Segment Open

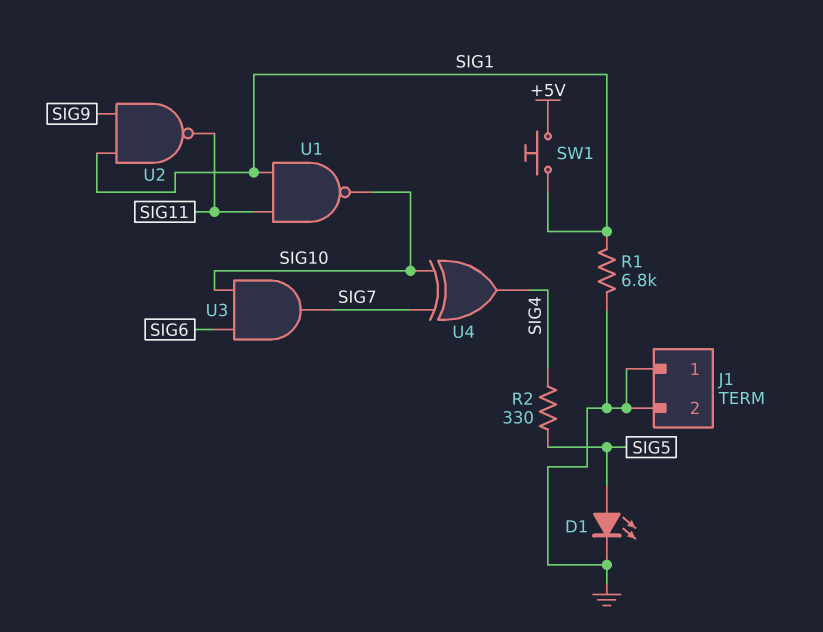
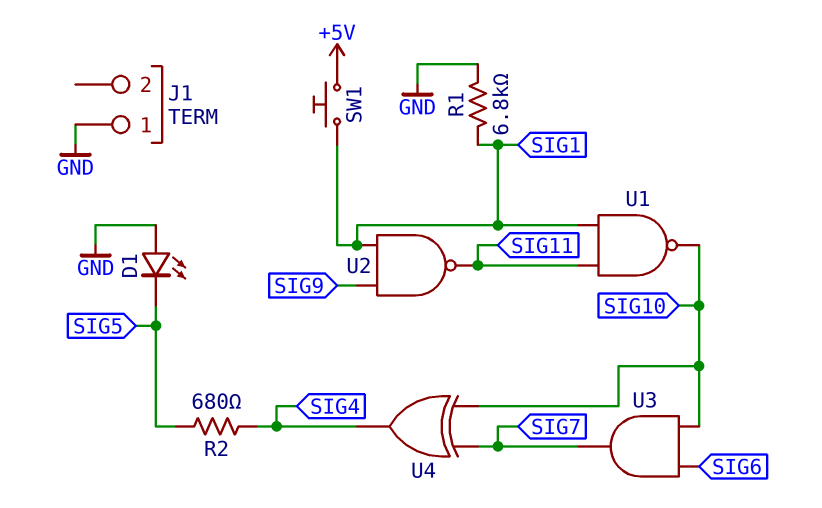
D1: LED (A SIG5, K GND) -> LED (A GND, K SIG5)
J1 pin 2: GND -> none
R2: 330 (SIG4, SIG5) -> 680 (SIG4, SIG5)

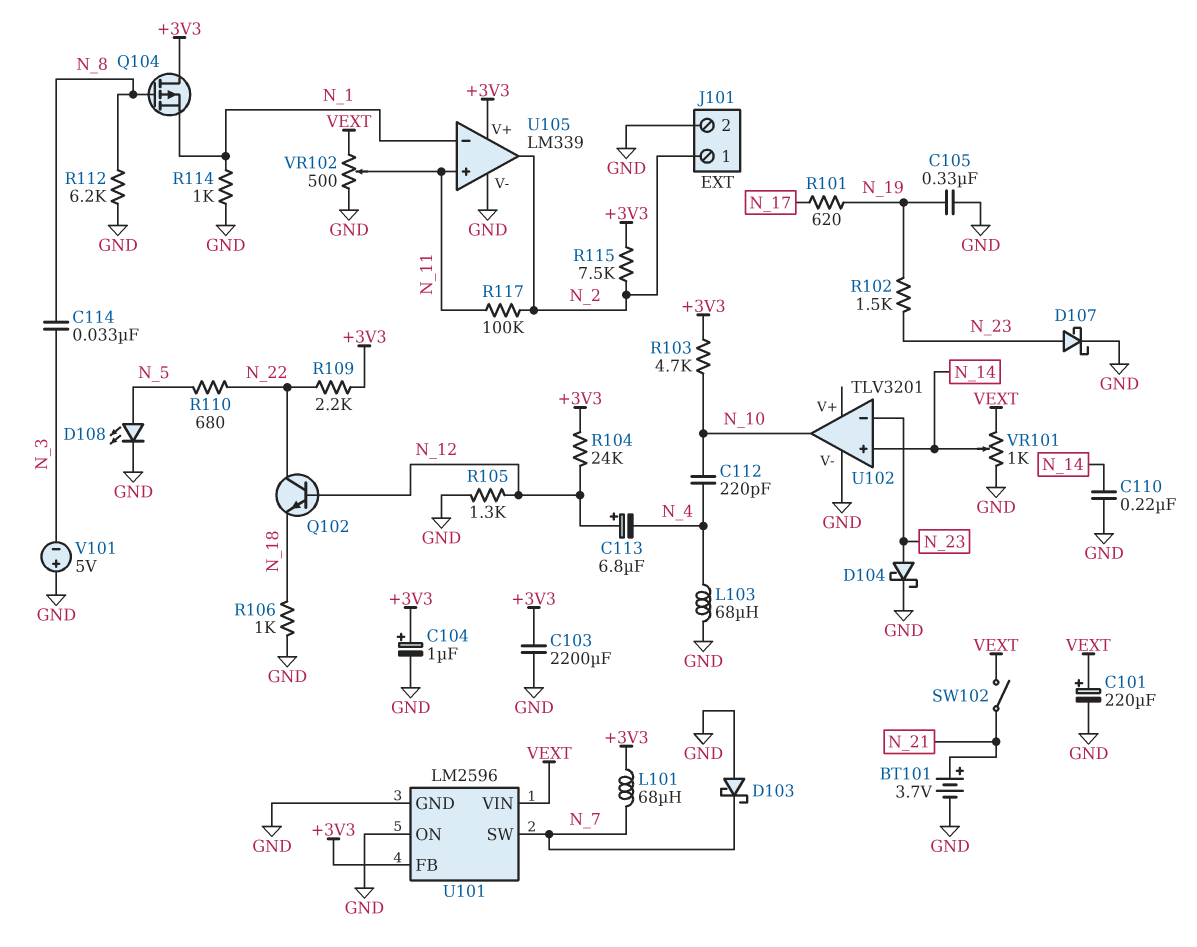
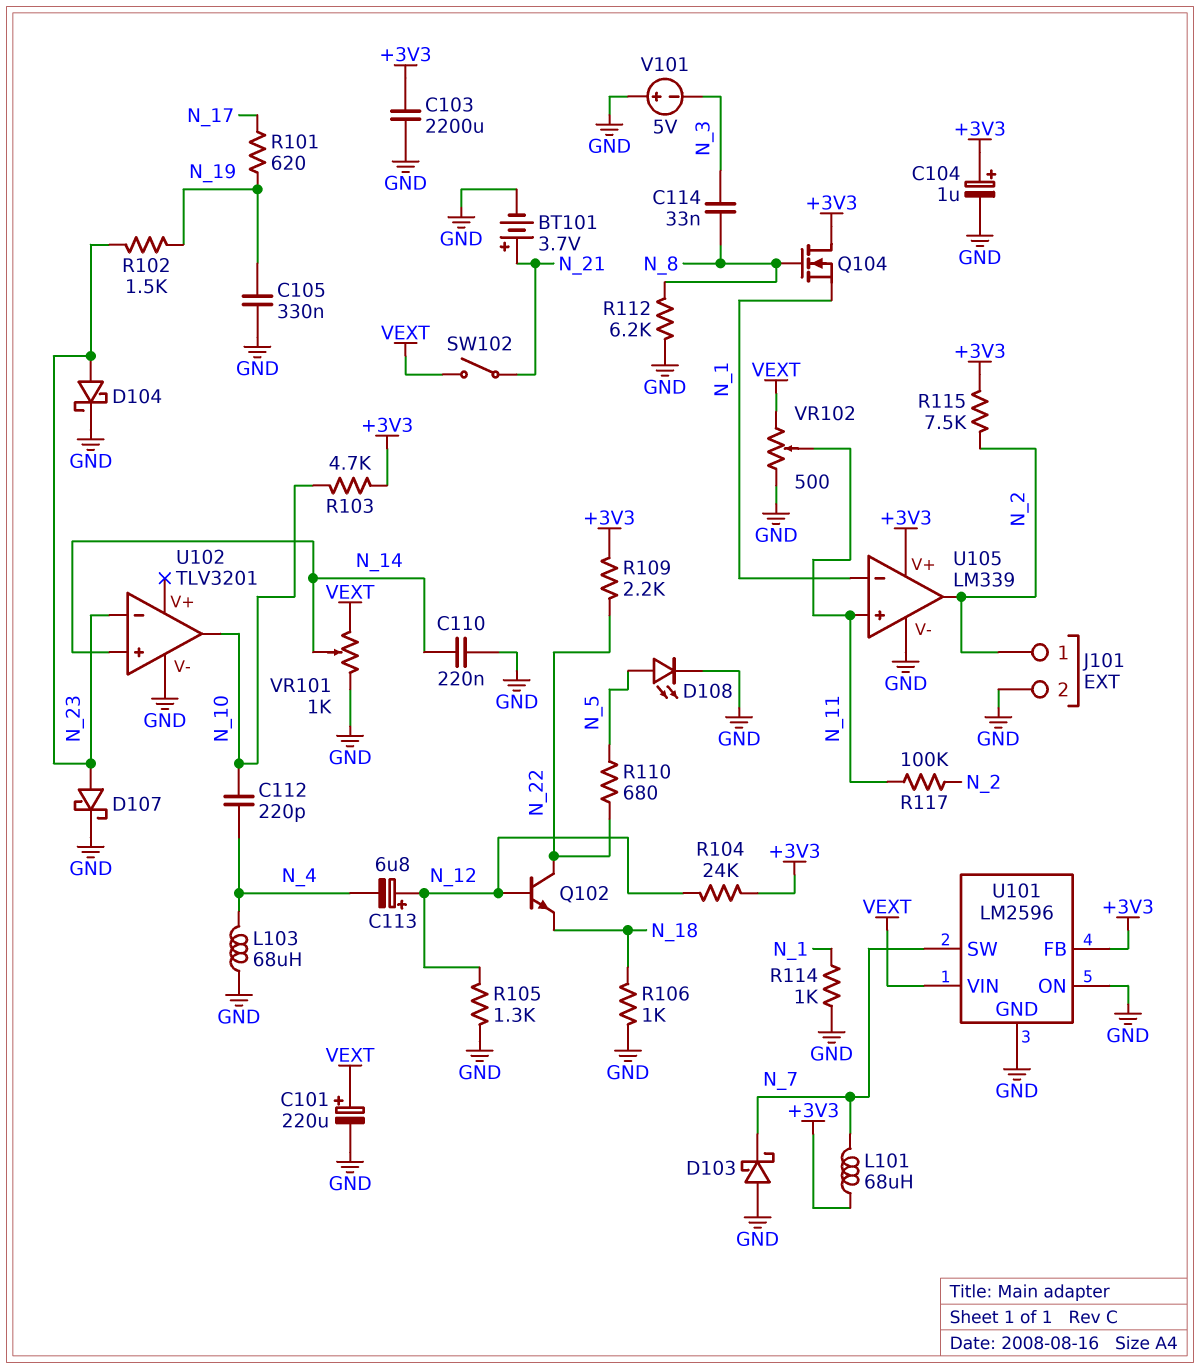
Q104: PMOS (G N_8, D +3V3, S N_1) -> NMOS (G N_8, D +3V3, S N_1)

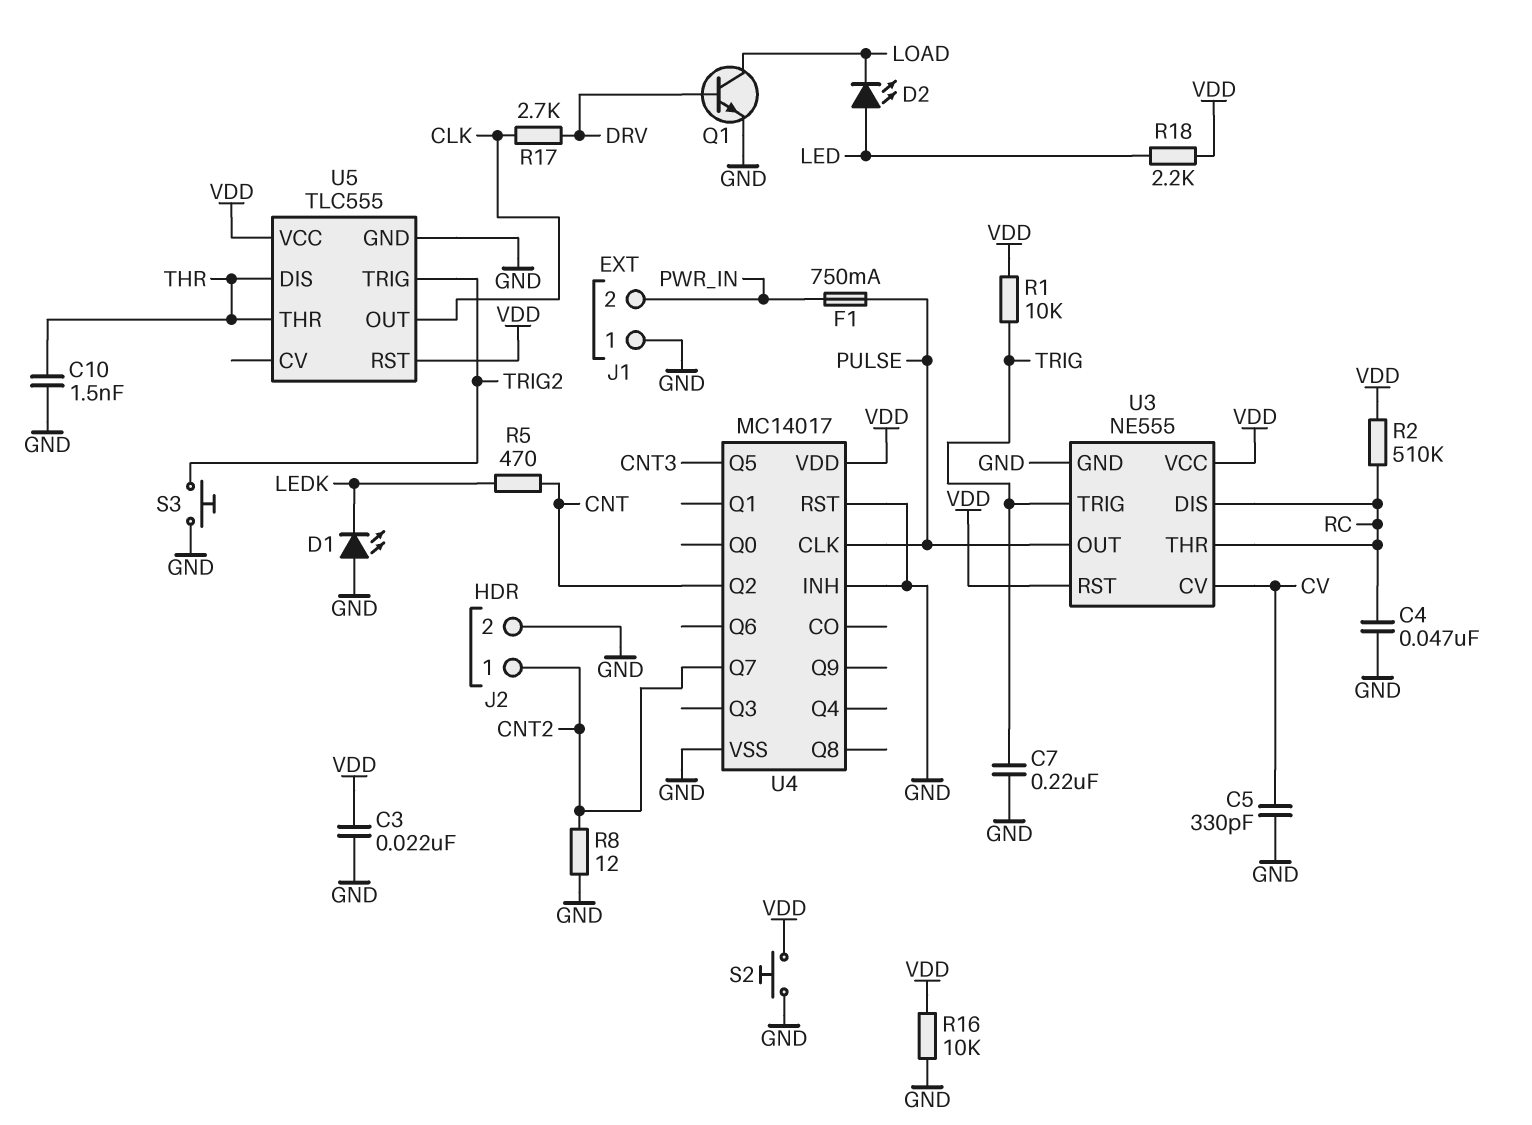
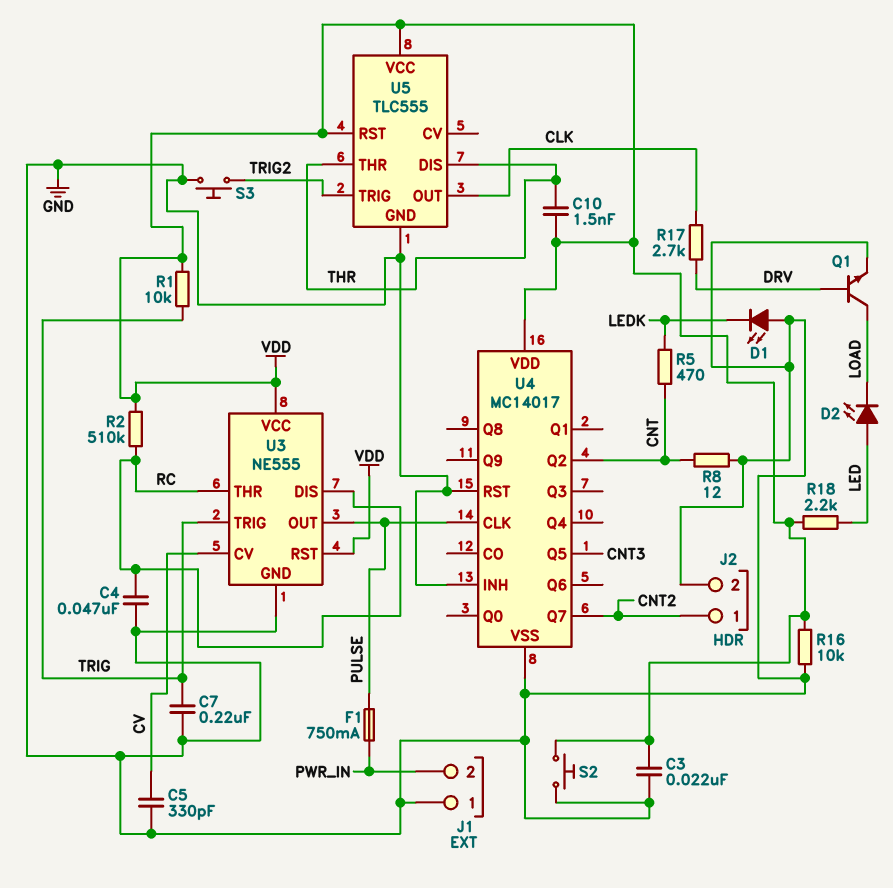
C10: 1.5nF (GND, THR) -> 1.5nF (THR, VDD)
R8: 12 (CNT2, GND) -> 12 (CNT, GND)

Segment Closed

• Exercise description
Where an entry holds an image, drop the image and copy the remaining text exactly.

• Exercise solution
D1: LED (A SIG5, K GND) -> LED (A GND, K SIG5)
J1 pin 2: GND -> none
R2: 330 (SIG4, SIG5) -> 680 (SIG4, SIG5)

Q104: PMOS (G N_8, D +3V3, S N_1) -> NMOS (G N_8, D +3V3, S N_1)

C10: 1.5nF (GND, THR) -> 1.5nF (THR, VDD)
R8: 12 (CNT2, GND) -> 12 (CNT, GND)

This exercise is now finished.